● **PROBLEM**:
Only an exact copy of every record counts as an answer.

● **INPUT MATERIAL**:
-- Opening Marker --

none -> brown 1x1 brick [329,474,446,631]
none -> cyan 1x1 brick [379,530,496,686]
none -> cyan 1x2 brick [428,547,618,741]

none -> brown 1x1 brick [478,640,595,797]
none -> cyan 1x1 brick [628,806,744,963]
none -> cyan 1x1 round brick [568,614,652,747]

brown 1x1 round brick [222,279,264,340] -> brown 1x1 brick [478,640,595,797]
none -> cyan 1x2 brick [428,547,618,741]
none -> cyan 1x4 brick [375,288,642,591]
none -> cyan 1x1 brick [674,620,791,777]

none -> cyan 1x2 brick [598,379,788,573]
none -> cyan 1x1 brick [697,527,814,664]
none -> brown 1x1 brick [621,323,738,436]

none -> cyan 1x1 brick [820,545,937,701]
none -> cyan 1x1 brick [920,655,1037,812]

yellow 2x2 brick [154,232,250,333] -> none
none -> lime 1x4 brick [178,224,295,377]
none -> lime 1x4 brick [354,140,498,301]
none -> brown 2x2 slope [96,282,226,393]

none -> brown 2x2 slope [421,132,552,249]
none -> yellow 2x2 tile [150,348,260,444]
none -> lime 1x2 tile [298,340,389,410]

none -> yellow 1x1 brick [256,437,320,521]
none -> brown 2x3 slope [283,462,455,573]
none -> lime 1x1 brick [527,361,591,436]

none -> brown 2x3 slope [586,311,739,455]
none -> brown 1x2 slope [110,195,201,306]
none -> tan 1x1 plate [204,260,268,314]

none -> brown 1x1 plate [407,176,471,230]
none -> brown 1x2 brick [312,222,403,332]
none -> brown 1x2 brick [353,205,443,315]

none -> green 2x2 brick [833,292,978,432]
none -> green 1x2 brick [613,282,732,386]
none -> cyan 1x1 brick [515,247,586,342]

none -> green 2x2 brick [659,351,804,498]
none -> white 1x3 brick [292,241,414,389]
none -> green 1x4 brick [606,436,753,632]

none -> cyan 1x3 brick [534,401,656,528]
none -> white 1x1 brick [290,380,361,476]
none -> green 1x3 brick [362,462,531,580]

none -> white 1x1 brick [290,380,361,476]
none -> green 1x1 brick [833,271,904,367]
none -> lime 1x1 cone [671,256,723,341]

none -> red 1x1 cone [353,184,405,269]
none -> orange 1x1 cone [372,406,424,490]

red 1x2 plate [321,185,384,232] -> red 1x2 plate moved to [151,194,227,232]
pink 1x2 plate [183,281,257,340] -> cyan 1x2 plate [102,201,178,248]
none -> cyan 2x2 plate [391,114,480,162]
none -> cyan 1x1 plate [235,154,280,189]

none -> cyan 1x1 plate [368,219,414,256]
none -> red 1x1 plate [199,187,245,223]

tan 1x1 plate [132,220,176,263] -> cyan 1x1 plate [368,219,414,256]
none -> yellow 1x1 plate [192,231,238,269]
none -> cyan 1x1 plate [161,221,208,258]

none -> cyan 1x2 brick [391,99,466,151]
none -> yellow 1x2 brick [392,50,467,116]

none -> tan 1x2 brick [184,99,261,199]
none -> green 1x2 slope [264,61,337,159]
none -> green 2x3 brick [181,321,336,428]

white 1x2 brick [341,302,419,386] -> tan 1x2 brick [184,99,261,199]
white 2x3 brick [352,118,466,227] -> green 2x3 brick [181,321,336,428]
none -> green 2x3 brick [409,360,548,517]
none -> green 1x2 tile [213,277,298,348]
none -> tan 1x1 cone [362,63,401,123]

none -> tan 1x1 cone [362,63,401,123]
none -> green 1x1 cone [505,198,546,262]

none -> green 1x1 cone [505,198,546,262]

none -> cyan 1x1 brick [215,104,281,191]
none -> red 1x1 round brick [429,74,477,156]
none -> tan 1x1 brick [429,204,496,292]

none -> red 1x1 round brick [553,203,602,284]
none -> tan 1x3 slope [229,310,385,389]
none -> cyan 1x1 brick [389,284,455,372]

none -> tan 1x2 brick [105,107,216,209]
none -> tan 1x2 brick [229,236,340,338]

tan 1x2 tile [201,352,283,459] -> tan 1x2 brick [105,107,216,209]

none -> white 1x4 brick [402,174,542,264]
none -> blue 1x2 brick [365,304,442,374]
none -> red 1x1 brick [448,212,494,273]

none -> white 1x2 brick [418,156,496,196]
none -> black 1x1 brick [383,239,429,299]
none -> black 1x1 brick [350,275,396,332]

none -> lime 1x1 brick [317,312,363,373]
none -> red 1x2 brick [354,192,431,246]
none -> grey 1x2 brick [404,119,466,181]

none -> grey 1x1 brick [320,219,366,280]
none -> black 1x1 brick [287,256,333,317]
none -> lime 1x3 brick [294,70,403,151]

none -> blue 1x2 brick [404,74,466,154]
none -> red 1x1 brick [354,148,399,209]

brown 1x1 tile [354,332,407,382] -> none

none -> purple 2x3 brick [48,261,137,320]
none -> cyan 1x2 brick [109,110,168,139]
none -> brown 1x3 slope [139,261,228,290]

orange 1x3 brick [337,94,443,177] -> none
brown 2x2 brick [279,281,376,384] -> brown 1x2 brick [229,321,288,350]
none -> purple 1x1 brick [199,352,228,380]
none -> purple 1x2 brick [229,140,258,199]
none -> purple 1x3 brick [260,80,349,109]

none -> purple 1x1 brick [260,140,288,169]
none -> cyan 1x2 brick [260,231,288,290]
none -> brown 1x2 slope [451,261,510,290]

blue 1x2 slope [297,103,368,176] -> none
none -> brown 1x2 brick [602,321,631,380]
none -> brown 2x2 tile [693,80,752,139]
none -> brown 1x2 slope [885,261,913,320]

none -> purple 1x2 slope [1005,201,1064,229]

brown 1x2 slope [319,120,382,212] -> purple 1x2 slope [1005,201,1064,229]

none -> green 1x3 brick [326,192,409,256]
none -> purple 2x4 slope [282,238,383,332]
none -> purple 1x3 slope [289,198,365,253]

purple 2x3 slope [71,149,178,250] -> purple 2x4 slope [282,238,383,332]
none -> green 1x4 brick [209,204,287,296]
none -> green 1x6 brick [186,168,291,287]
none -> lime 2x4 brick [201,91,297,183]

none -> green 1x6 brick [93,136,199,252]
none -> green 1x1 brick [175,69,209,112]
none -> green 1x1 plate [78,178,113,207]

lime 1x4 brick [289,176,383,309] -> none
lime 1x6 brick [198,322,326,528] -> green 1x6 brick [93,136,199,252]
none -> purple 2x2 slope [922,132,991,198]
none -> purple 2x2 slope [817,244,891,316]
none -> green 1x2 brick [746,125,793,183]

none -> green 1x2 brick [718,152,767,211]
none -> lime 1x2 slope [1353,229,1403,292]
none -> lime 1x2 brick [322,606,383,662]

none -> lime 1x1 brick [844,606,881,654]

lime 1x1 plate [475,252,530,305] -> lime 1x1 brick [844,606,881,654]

-- Closing Marker --

● **TASK OUTPUT**:
none -> brown 1x1 brick [329,474,446,631]
none -> cyan 1x1 brick [379,530,496,686]
none -> cyan 1x2 brick [428,547,618,741]

none -> brown 1x1 brick [478,640,595,797]
none -> cyan 1x1 brick [628,806,744,963]
none -> cyan 1x1 round brick [568,614,652,747]

brown 1x1 round brick [222,279,264,340] -> brown 1x1 brick [478,640,595,797]
none -> cyan 1x2 brick [428,547,618,741]
none -> cyan 1x4 brick [375,288,642,591]
none -> cyan 1x1 brick [674,620,791,777]

none -> cyan 1x2 brick [598,379,788,573]
none -> cyan 1x1 brick [697,527,814,664]
none -> brown 1x1 brick [621,323,738,436]

none -> cyan 1x1 brick [820,545,937,701]
none -> cyan 1x1 brick [920,655,1037,812]

yellow 2x2 brick [154,232,250,333] -> none
none -> lime 1x4 brick [178,224,295,377]
none -> lime 1x4 brick [354,140,498,301]
none -> brown 2x2 slope [96,282,226,393]

none -> brown 2x2 slope [421,132,552,249]
none -> yellow 2x2 tile [150,348,260,444]
none -> lime 1x2 tile [298,340,389,410]

none -> yellow 1x1 brick [256,437,320,521]
none -> brown 2x3 slope [283,462,455,573]
none -> lime 1x1 brick [527,361,591,436]

none -> brown 2x3 slope [586,311,739,455]
none -> brown 1x2 slope [110,195,201,306]
none -> tan 1x1 plate [204,260,268,314]

none -> brown 1x1 plate [407,176,471,230]
none -> brown 1x2 brick [312,222,403,332]
none -> brown 1x2 brick [353,205,443,315]

none -> green 2x2 brick [833,292,978,432]
none -> green 1x2 brick [613,282,732,386]
none -> cyan 1x1 brick [515,247,586,342]

none -> green 2x2 brick [659,351,804,498]
none -> white 1x3 brick [292,241,414,389]
none -> green 1x4 brick [606,436,753,632]

none -> cyan 1x3 brick [534,401,656,528]
none -> white 1x1 brick [290,380,361,476]
none -> green 1x3 brick [362,462,531,580]

none -> white 1x1 brick [290,380,361,476]
none -> green 1x1 brick [833,271,904,367]
none -> lime 1x1 cone [671,256,723,341]

none -> red 1x1 cone [353,184,405,269]
none -> orange 1x1 cone [372,406,424,490]

red 1x2 plate [321,185,384,232] -> red 1x2 plate moved to [151,194,227,232]
pink 1x2 plate [183,281,257,340] -> cyan 1x2 plate [102,201,178,248]
none -> cyan 2x2 plate [391,114,480,162]
none -> cyan 1x1 plate [235,154,280,189]

none -> cyan 1x1 plate [368,219,414,256]
none -> red 1x1 plate [199,187,245,223]

tan 1x1 plate [132,220,176,263] -> cyan 1x1 plate [368,219,414,256]
none -> yellow 1x1 plate [192,231,238,269]
none -> cyan 1x1 plate [161,221,208,258]

none -> cyan 1x2 brick [391,99,466,151]
none -> yellow 1x2 brick [392,50,467,116]

none -> tan 1x2 brick [184,99,261,199]
none -> green 1x2 slope [264,61,337,159]
none -> green 2x3 brick [181,321,336,428]

white 1x2 brick [341,302,419,386] -> tan 1x2 brick [184,99,261,199]
white 2x3 brick [352,118,466,227] -> green 2x3 brick [181,321,336,428]
none -> green 2x3 brick [409,360,548,517]
none -> green 1x2 tile [213,277,298,348]
none -> tan 1x1 cone [362,63,401,123]

none -> tan 1x1 cone [362,63,401,123]
none -> green 1x1 cone [505,198,546,262]

none -> green 1x1 cone [505,198,546,262]

none -> cyan 1x1 brick [215,104,281,191]
none -> red 1x1 round brick [429,74,477,156]
none -> tan 1x1 brick [429,204,496,292]

none -> red 1x1 round brick [553,203,602,284]
none -> tan 1x3 slope [229,310,385,389]
none -> cyan 1x1 brick [389,284,455,372]

none -> tan 1x2 brick [105,107,216,209]
none -> tan 1x2 brick [229,236,340,338]

tan 1x2 tile [201,352,283,459] -> tan 1x2 brick [105,107,216,209]

none -> white 1x4 brick [402,174,542,264]
none -> blue 1x2 brick [365,304,442,374]
none -> red 1x1 brick [448,212,494,273]

none -> white 1x2 brick [418,156,496,196]
none -> black 1x1 brick [383,239,429,299]
none -> black 1x1 brick [350,275,396,332]

none -> lime 1x1 brick [317,312,363,373]
none -> red 1x2 brick [354,192,431,246]
none -> grey 1x2 brick [404,119,466,181]

none -> grey 1x1 brick [320,219,366,280]
none -> black 1x1 brick [287,256,333,317]
none -> lime 1x3 brick [294,70,403,151]

none -> blue 1x2 brick [404,74,466,154]
none -> red 1x1 brick [354,148,399,209]

brown 1x1 tile [354,332,407,382] -> none

none -> purple 2x3 brick [48,261,137,320]
none -> cyan 1x2 brick [109,110,168,139]
none -> brown 1x3 slope [139,261,228,290]

orange 1x3 brick [337,94,443,177] -> none
brown 2x2 brick [279,281,376,384] -> brown 1x2 brick [229,321,288,350]
none -> purple 1x1 brick [199,352,228,380]
none -> purple 1x2 brick [229,140,258,199]
none -> purple 1x3 brick [260,80,349,109]

none -> purple 1x1 brick [260,140,288,169]
none -> cyan 1x2 brick [260,231,288,290]
none -> brown 1x2 slope [451,261,510,290]

blue 1x2 slope [297,103,368,176] -> none
none -> brown 1x2 brick [602,321,631,380]
none -> brown 2x2 tile [693,80,752,139]
none -> brown 1x2 slope [885,261,913,320]

none -> purple 1x2 slope [1005,201,1064,229]

brown 1x2 slope [319,120,382,212] -> purple 1x2 slope [1005,201,1064,229]

none -> green 1x3 brick [326,192,409,256]
none -> purple 2x4 slope [282,238,383,332]
none -> purple 1x3 slope [289,198,365,253]

purple 2x3 slope [71,149,178,250] -> purple 2x4 slope [282,238,383,332]
none -> green 1x4 brick [209,204,287,296]
none -> green 1x6 brick [186,168,291,287]
none -> lime 2x4 brick [201,91,297,183]

none -> green 1x6 brick [93,136,199,252]
none -> green 1x1 brick [175,69,209,112]
none -> green 1x1 plate [78,178,113,207]

lime 1x4 brick [289,176,383,309] -> none
lime 1x6 brick [198,322,326,528] -> green 1x6 brick [93,136,199,252]
none -> purple 2x2 slope [922,132,991,198]
none -> purple 2x2 slope [817,244,891,316]
none -> green 1x2 brick [746,125,793,183]

none -> green 1x2 brick [718,152,767,211]
none -> lime 1x2 slope [1353,229,1403,292]
none -> lime 1x2 brick [322,606,383,662]

none -> lime 1x1 brick [844,606,881,654]

lime 1x1 plate [475,252,530,305] -> lime 1x1 brick [844,606,881,654]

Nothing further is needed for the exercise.